BEGIN

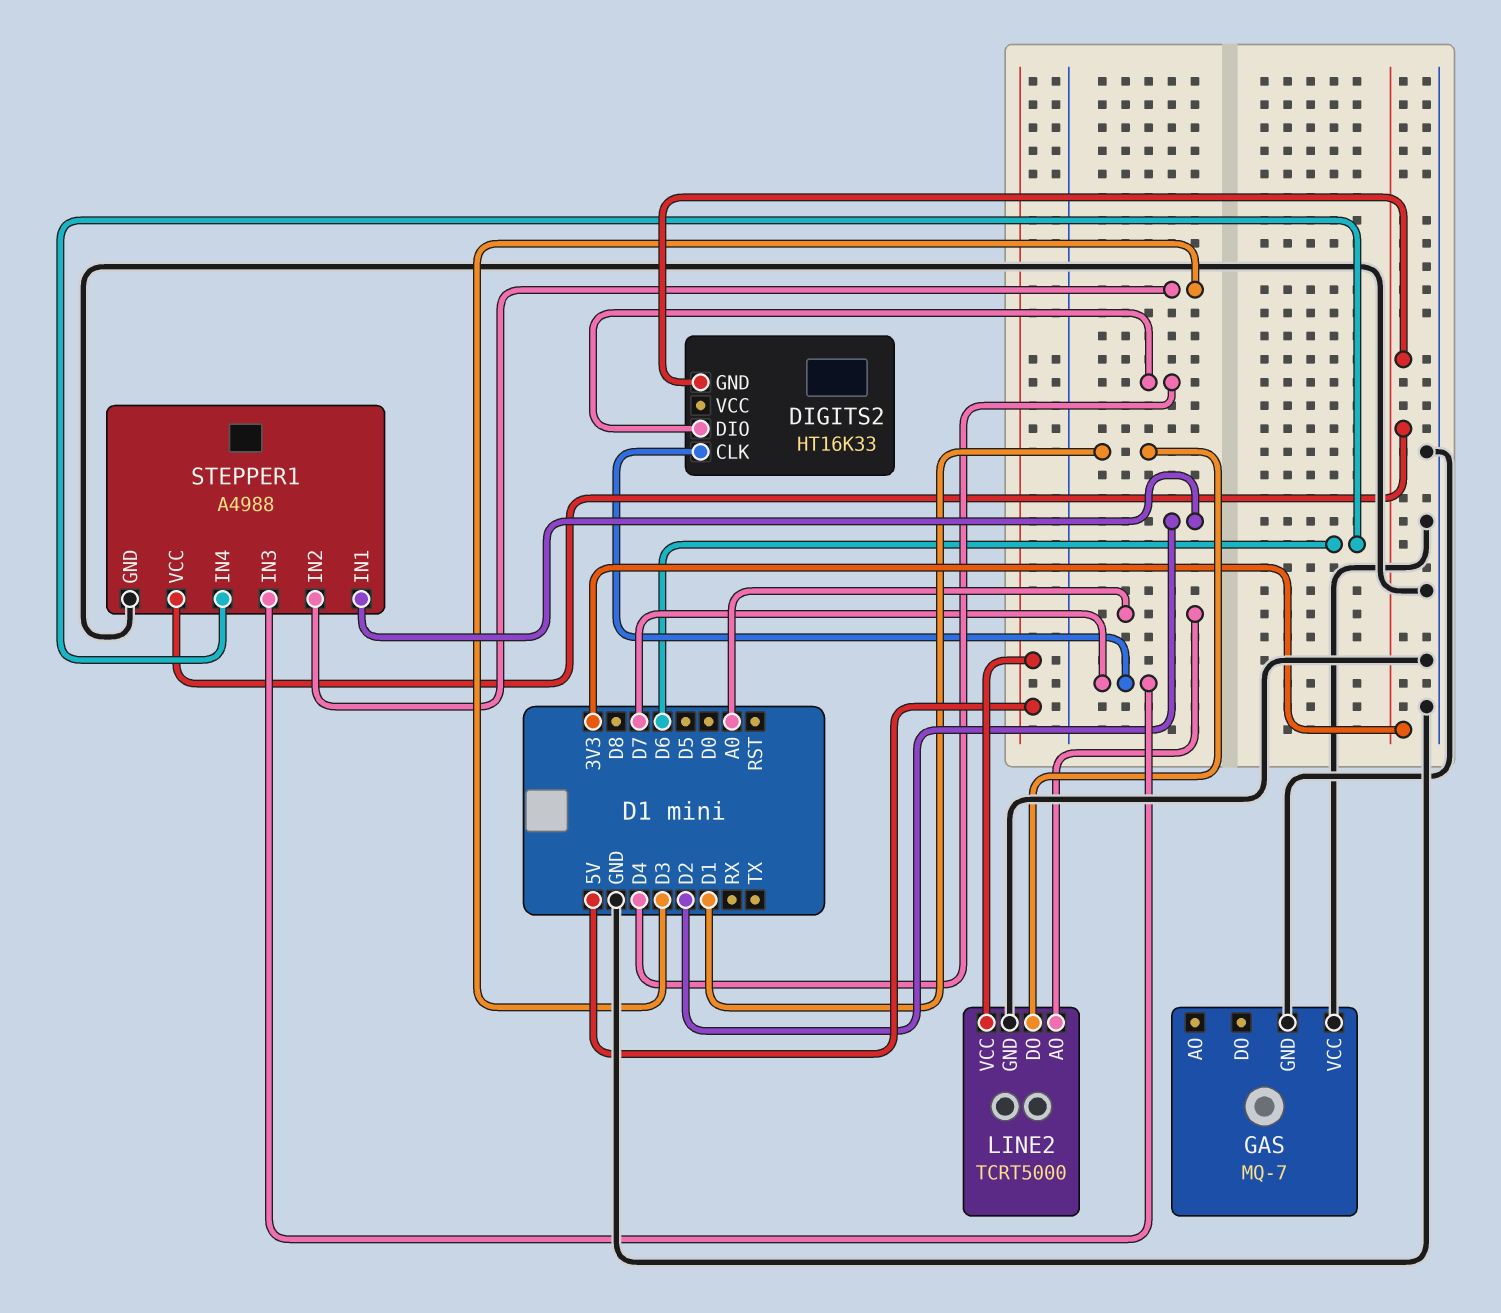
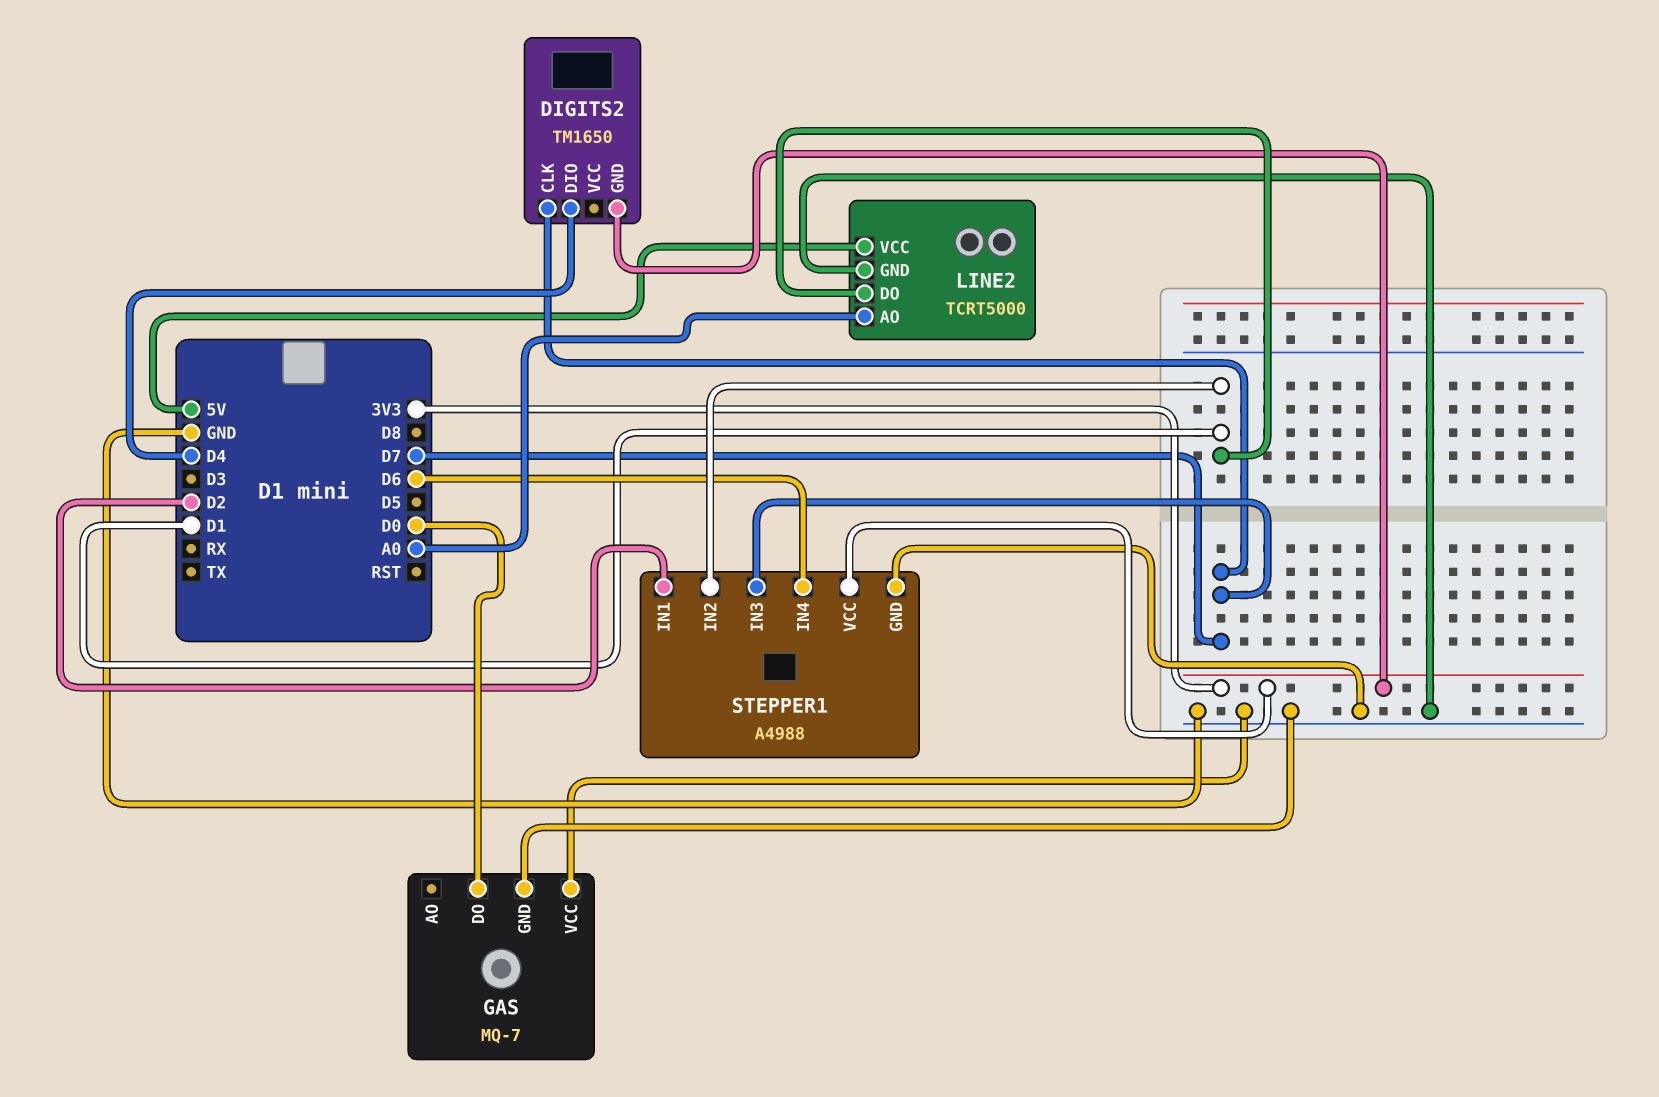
DIGITS2: HT16K33 -> TM1650
GAS pin DO: none -> D0
STEPPER1 pin IN2: D3 -> D1

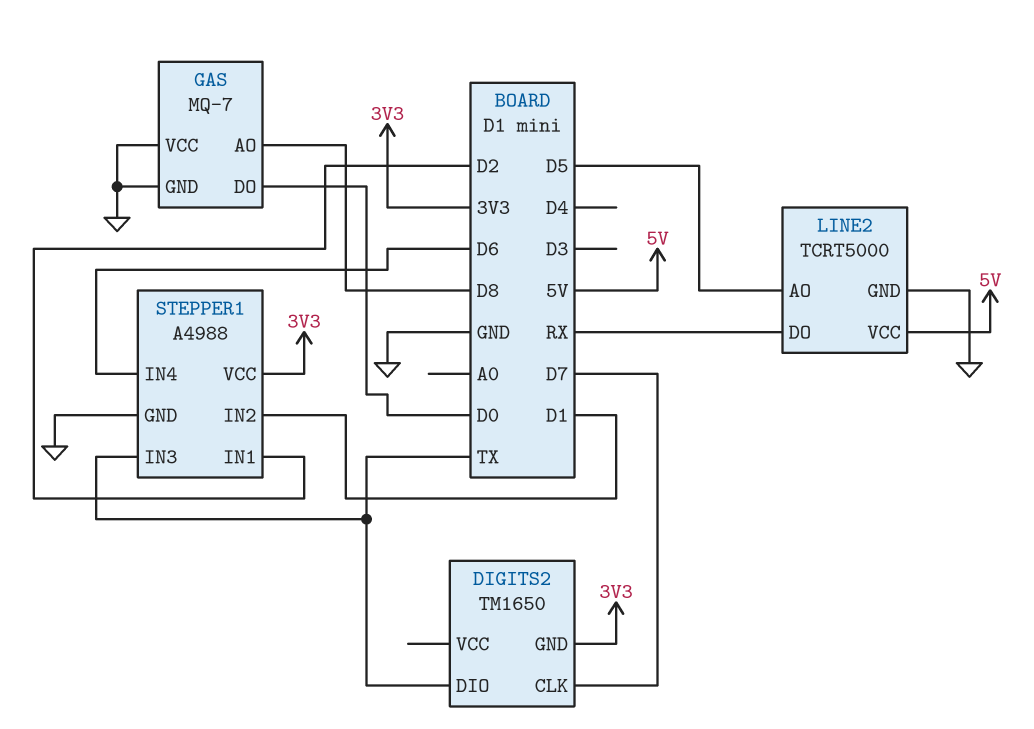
DIGITS2 pin DIO: D4 -> TX
GAS pin AO: none -> D8
LINE2 pin AO: A0 -> D5
LINE2 pin DO: D1 -> RX
STEPPER1 pin IN3: D7 -> TX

END

Work to be completed
Output each record precisely as it appears, and drop every picture.

Written response
DIGITS2: HT16K33 -> TM1650
GAS pin DO: none -> D0
STEPPER1 pin IN2: D3 -> D1

DIGITS2 pin DIO: D4 -> TX
GAS pin AO: none -> D8
LINE2 pin AO: A0 -> D5
LINE2 pin DO: D1 -> RX
STEPPER1 pin IN3: D7 -> TX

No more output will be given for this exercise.